__Required work__
Begin at the line containing "none -> black pawn [256,78,293,133]" in the entries below and end at the line containing "brown watering can [244,505,327,554]"; transcribe that range exactly and nothing outside it.

---------- Exercise input ----------

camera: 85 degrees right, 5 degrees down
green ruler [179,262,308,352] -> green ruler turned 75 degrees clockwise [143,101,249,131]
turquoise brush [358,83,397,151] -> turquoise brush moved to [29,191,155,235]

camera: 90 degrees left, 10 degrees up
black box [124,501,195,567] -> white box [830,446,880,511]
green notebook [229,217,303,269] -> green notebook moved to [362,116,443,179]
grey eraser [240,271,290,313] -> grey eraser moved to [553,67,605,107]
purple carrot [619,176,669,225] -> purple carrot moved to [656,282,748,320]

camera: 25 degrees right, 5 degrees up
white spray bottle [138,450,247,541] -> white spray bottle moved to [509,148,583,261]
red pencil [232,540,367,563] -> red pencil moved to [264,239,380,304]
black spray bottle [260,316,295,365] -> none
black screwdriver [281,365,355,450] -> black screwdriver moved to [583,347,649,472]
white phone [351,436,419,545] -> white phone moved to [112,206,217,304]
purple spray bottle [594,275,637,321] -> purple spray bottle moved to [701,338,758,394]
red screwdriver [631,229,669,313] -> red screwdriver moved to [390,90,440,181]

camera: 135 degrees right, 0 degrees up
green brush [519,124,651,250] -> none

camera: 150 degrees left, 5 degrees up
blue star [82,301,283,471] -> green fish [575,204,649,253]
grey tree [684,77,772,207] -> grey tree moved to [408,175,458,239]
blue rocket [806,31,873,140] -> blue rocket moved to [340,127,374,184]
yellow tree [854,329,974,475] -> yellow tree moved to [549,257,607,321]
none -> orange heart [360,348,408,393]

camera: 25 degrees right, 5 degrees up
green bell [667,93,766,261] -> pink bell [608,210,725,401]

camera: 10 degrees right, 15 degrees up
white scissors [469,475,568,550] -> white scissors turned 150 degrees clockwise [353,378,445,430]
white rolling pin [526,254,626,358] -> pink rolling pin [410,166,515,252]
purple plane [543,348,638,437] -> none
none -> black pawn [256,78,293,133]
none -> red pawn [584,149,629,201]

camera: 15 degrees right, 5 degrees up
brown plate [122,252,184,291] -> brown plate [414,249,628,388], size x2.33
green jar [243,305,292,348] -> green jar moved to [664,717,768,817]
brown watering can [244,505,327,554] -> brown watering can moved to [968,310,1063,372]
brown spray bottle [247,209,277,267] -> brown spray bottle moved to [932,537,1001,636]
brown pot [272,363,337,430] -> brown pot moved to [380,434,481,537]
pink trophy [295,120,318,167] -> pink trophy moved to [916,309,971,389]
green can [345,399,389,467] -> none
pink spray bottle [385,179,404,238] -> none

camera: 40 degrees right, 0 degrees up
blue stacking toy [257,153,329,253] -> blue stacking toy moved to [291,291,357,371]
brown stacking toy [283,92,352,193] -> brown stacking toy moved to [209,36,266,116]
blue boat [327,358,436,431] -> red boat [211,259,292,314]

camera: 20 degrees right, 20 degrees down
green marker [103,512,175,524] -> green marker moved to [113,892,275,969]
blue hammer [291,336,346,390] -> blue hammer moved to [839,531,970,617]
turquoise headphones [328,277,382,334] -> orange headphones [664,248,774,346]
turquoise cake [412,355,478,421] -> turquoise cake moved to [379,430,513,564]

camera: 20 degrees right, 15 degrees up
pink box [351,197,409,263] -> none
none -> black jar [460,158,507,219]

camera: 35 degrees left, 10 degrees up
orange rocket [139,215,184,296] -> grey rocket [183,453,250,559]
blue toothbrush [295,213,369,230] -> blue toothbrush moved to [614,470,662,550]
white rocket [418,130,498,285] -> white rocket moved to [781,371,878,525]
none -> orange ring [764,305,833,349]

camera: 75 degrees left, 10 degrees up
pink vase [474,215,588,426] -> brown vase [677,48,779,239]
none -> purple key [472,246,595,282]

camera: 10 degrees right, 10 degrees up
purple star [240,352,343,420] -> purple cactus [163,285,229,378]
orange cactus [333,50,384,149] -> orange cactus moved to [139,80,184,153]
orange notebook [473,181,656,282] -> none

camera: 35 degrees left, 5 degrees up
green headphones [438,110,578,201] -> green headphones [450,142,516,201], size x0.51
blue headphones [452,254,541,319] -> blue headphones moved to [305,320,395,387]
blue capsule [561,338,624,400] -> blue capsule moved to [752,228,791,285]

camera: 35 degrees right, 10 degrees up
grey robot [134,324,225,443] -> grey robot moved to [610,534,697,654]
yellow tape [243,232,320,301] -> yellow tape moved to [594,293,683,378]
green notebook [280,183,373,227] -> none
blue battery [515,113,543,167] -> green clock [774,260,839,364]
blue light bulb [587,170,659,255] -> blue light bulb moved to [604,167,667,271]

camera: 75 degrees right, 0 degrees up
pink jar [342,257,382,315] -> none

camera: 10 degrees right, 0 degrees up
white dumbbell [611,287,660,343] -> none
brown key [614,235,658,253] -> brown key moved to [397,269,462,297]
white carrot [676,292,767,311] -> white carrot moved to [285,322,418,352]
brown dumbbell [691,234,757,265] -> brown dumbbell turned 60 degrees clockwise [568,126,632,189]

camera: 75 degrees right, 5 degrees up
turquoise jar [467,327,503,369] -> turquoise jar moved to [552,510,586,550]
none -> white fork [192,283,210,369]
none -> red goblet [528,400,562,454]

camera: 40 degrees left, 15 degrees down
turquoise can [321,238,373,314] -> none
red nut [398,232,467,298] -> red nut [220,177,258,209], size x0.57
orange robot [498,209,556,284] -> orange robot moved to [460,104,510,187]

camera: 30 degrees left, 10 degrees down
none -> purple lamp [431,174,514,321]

----------

__Answer section__
none -> black pawn [256,78,293,133]
none -> red pawn [584,149,629,201]

camera: 15 degrees right, 5 degrees up
brown plate [122,252,184,291] -> brown plate [414,249,628,388], size x2.33
green jar [243,305,292,348] -> green jar moved to [664,717,768,817]
brown watering can [244,505,327,554] -> brown watering can moved to [968,310,1063,372]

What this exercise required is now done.